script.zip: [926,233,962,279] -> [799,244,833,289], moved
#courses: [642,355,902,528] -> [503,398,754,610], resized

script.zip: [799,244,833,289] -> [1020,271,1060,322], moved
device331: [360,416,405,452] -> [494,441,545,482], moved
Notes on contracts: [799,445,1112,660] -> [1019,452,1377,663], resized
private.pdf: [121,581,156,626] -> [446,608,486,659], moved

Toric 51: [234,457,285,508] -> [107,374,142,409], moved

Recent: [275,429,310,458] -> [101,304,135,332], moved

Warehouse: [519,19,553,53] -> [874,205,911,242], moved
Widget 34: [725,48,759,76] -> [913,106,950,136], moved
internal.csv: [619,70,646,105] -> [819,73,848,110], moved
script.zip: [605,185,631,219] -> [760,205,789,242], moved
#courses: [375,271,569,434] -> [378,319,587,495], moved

*****

# What is being asked
Extract each line holding the word "script" from the records.

# Answer box
script.zip: [926,233,962,279] -> [799,244,833,289], moved
script.zip: [799,244,833,289] -> [1020,271,1060,322], moved
script.zip: [605,185,631,219] -> [760,205,789,242], moved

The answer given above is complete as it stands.